[RECORDS PROVIDED]
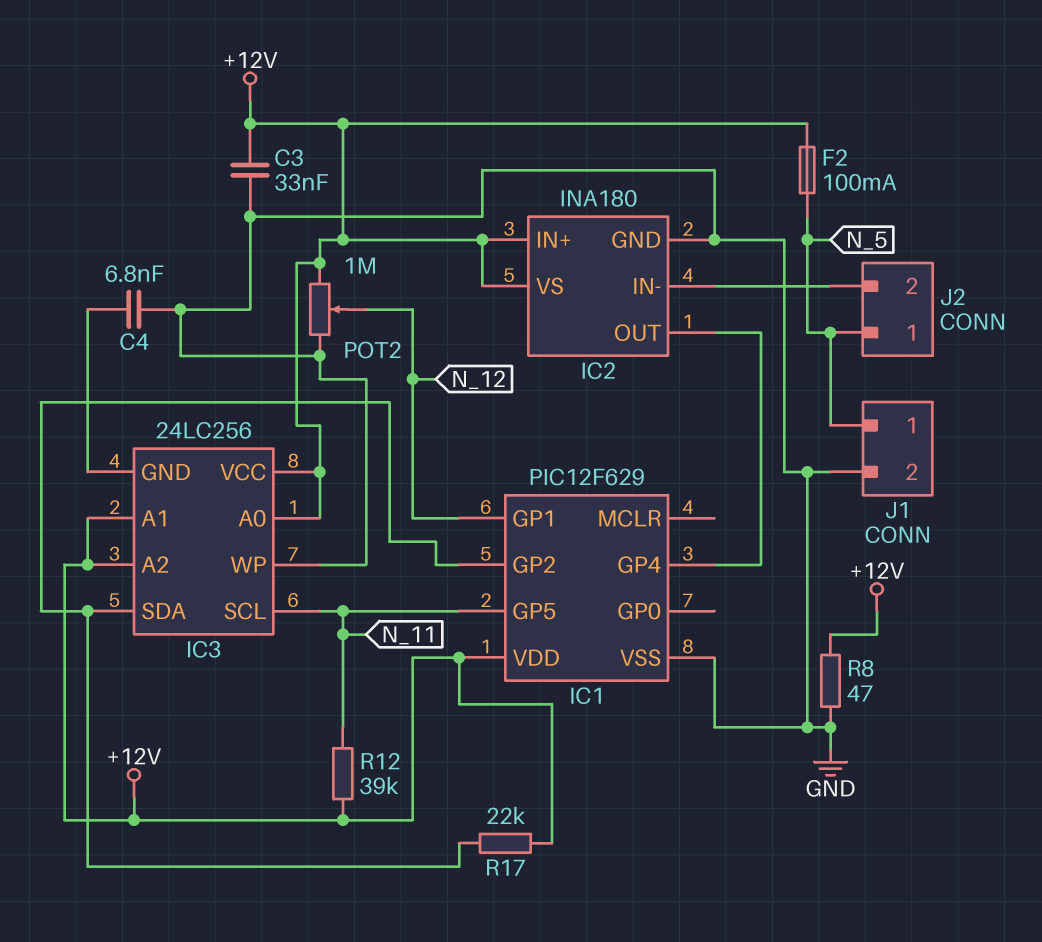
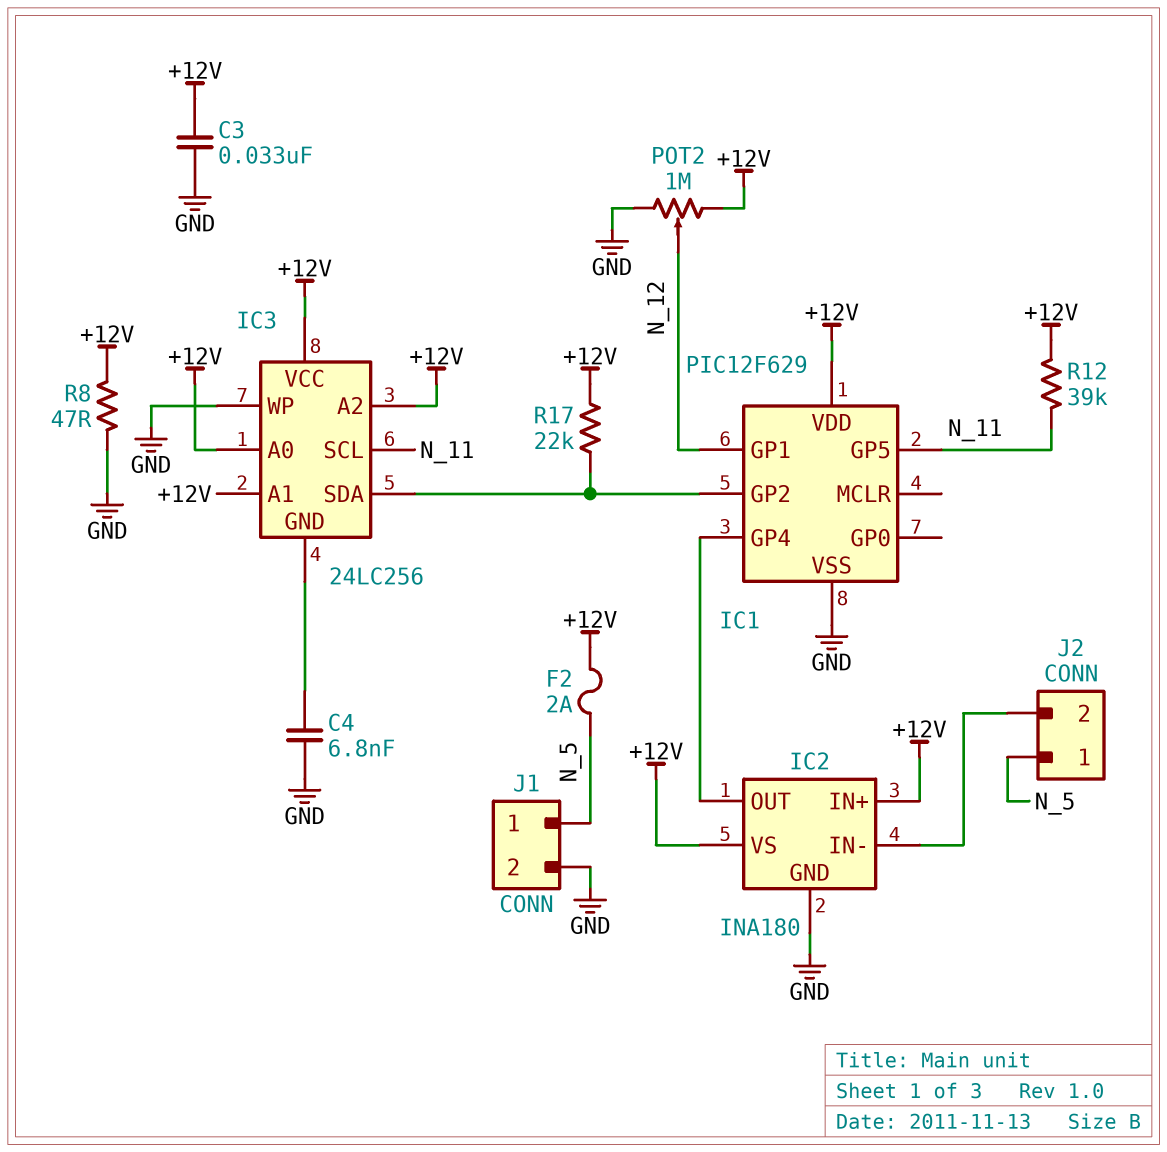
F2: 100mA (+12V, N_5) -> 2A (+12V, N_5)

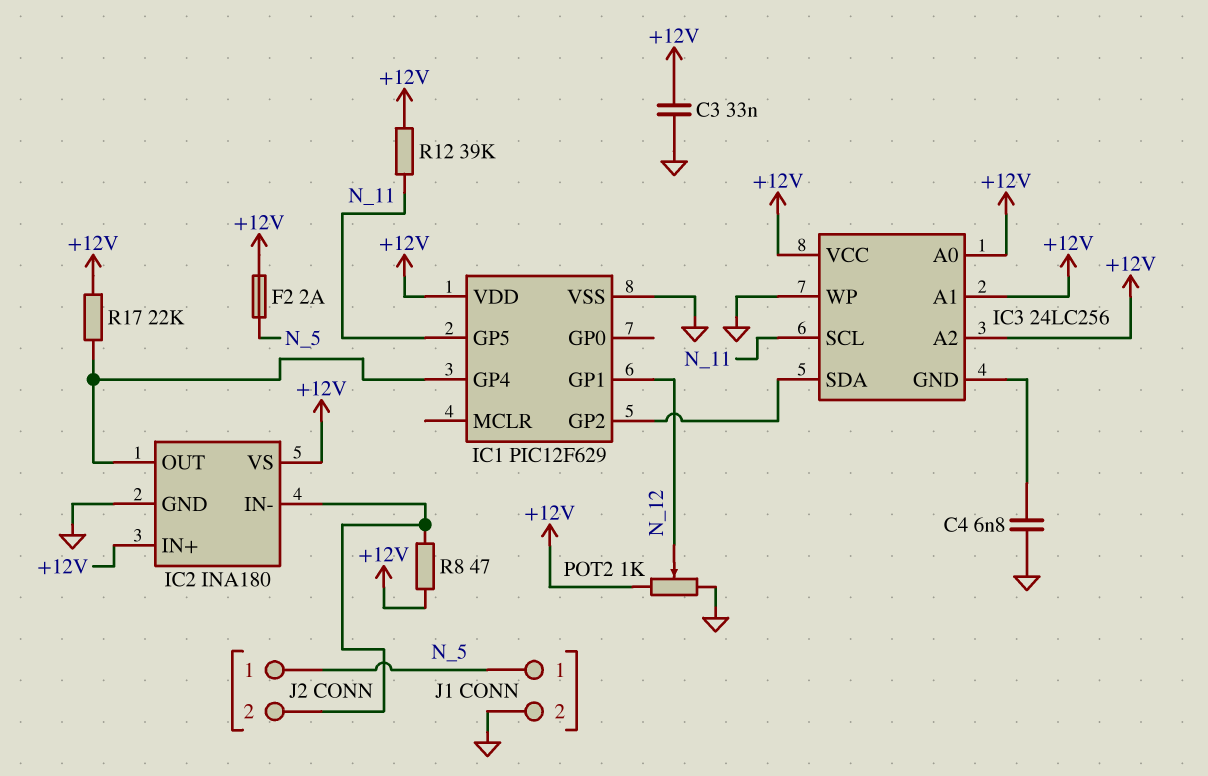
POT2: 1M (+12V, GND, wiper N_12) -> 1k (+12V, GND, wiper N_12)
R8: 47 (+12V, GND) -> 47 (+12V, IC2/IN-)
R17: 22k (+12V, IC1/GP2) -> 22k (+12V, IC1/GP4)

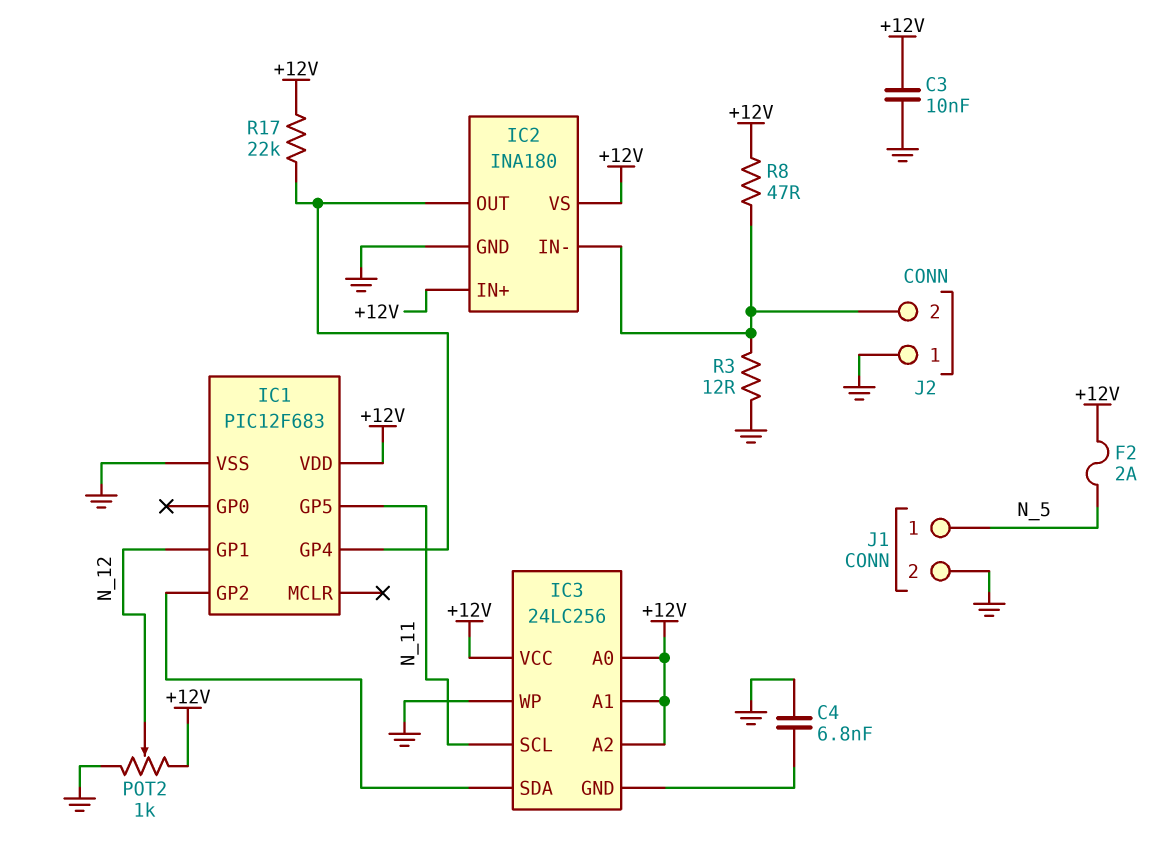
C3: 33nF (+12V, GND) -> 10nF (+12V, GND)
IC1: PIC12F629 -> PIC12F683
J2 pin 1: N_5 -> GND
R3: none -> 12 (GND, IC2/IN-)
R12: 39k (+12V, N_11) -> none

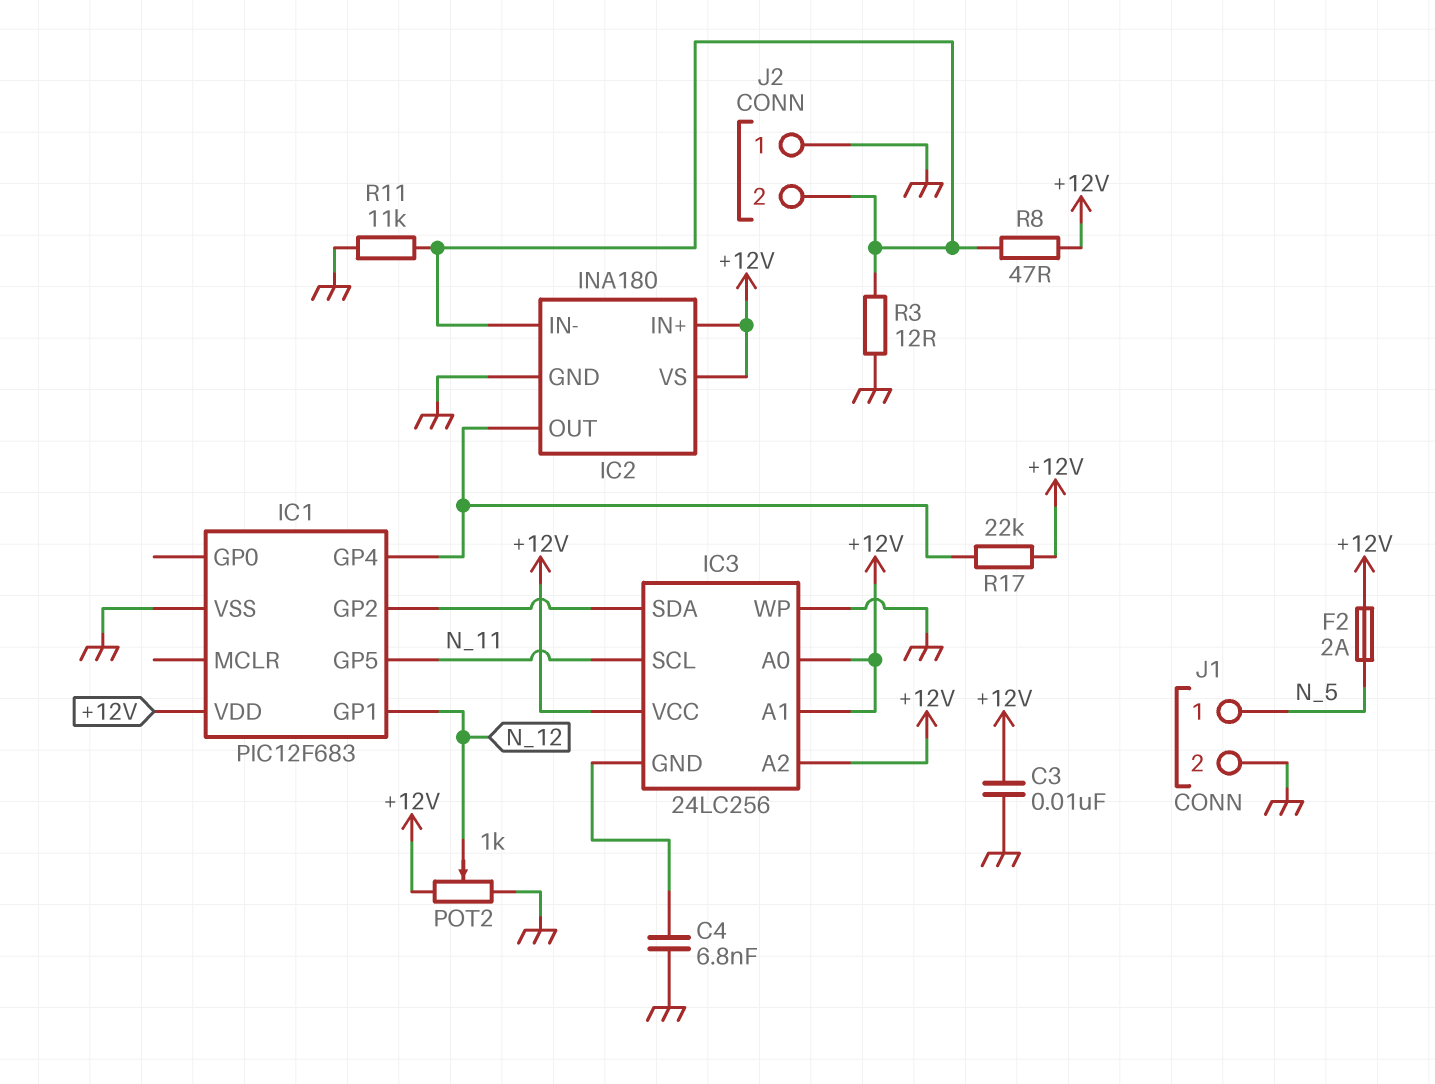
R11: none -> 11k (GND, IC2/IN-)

[WHAT IS REQUIRED]
Only a number is wanted here. How many lines in the material contain "none"?

[ANSWER TO THIS TASK]
3